Task goal — Some of the lines below need repeating. Reproduce exactly those between the lines holding "R7: 75k (+3V3, SIG6) -> 39k (+3V3, SIG6)" and "C10: none -> 3.3uF (+12V, IC4/in-)", inclusive.

[Records — start]

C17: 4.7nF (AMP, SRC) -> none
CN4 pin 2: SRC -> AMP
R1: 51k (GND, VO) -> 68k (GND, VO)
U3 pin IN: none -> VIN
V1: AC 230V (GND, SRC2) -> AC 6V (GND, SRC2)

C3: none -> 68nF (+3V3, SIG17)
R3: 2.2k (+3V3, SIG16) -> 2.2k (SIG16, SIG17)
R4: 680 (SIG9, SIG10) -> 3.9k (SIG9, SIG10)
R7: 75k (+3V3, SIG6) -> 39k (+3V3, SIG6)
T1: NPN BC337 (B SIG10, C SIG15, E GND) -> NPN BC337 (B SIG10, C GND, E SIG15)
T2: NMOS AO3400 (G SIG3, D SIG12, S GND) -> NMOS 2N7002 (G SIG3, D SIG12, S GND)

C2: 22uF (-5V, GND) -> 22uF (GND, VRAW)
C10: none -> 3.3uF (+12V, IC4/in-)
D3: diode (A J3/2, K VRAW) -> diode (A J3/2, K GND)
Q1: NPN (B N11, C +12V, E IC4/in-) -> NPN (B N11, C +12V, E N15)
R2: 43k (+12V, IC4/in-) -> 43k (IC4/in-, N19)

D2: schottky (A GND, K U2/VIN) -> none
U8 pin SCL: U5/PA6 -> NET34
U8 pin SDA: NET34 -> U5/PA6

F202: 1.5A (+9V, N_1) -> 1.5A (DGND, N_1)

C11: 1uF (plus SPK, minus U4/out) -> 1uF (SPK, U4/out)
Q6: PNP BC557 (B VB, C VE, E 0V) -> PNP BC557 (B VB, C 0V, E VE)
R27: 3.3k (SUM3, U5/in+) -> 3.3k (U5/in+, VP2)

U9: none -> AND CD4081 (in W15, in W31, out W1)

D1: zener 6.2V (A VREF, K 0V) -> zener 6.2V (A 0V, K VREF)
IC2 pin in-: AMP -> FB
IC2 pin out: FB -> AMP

[Records — finish]

Solution —
R7: 75k (+3V3, SIG6) -> 39k (+3V3, SIG6)
T1: NPN BC337 (B SIG10, C SIG15, E GND) -> NPN BC337 (B SIG10, C GND, E SIG15)
T2: NMOS AO3400 (G SIG3, D SIG12, S GND) -> NMOS 2N7002 (G SIG3, D SIG12, S GND)

C2: 22uF (-5V, GND) -> 22uF (GND, VRAW)
C10: none -> 3.3uF (+12V, IC4/in-)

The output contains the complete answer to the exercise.